* [TO DO] Needed from the data below: all lines that contain the word "none".

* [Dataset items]
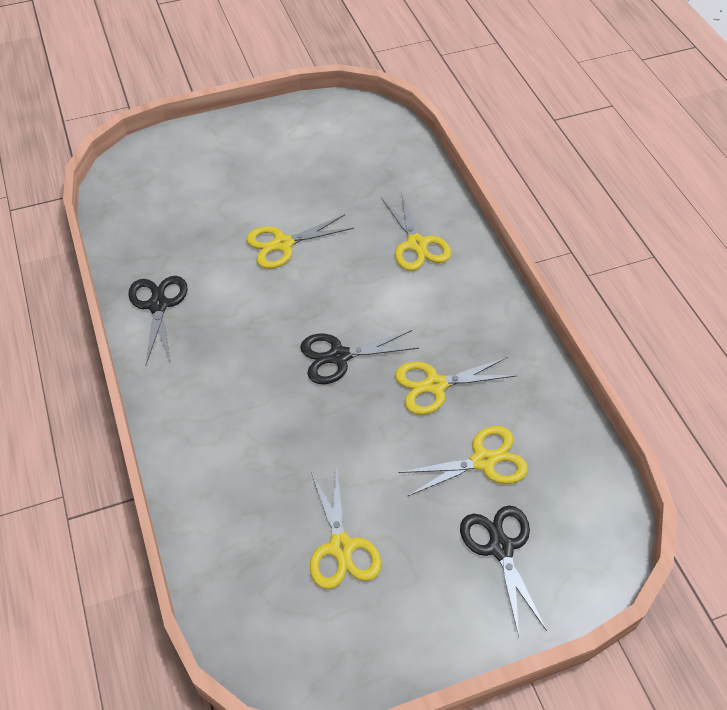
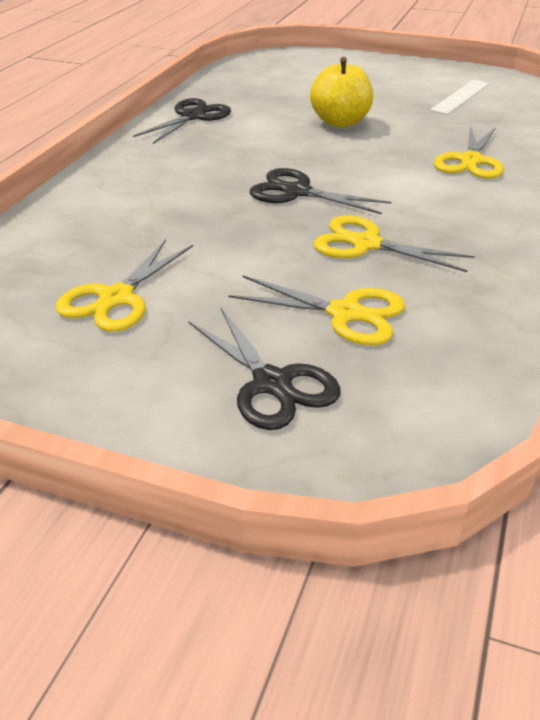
camera: 40 degrees right, 15 degrees down
(282, 244) = (340, 122): yellow scissors -> yellow apple
(338, 155) = (460, 97): none -> white ruler
(500, 547) = (272, 383): black scissors -> black scissors turned 120 degrees clockwise

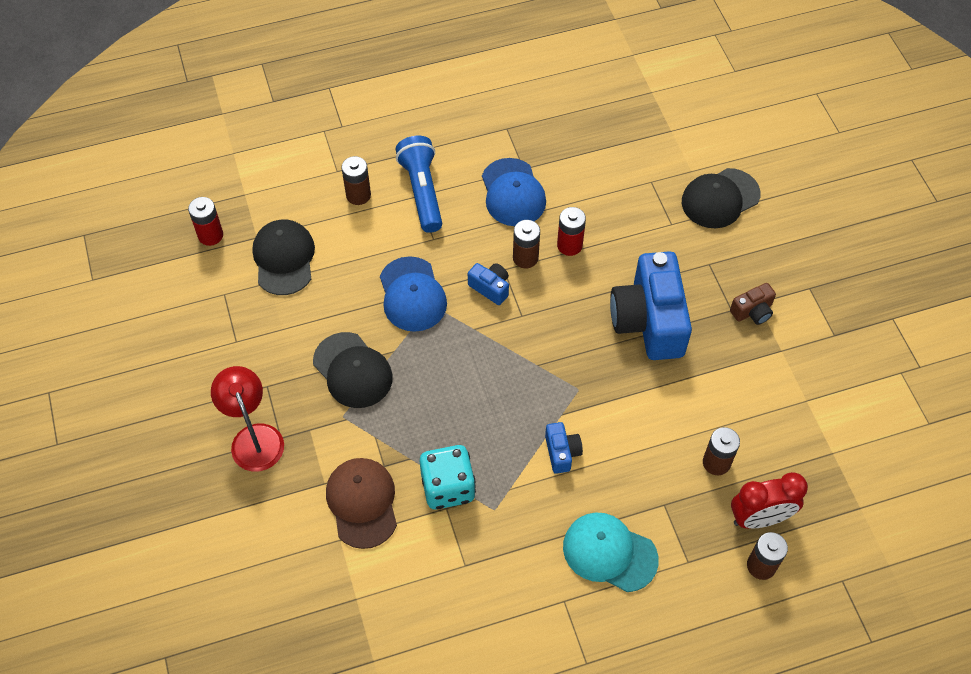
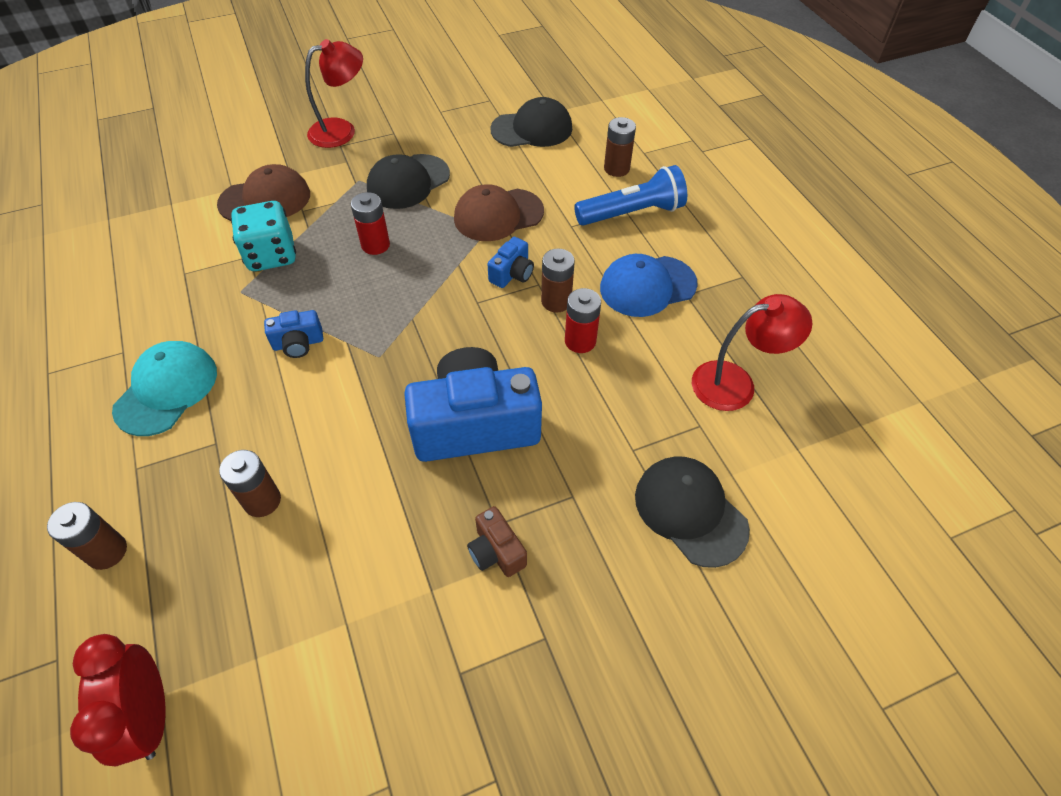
camera: 85 degrees right, 5 degrees down
(210, 235) = (552, 86): red battery -> red battery (375, 245)
(412, 295) = (498, 215): blue cap -> brown cap
(614, 153) = (735, 383): none -> red lamp
(759, 518) = (174, 551): red clock -> red clock (150, 716)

* [WRITTEN REPLY]
(338, 155) = (460, 97): none -> white ruler
(614, 153) = (735, 383): none -> red lamp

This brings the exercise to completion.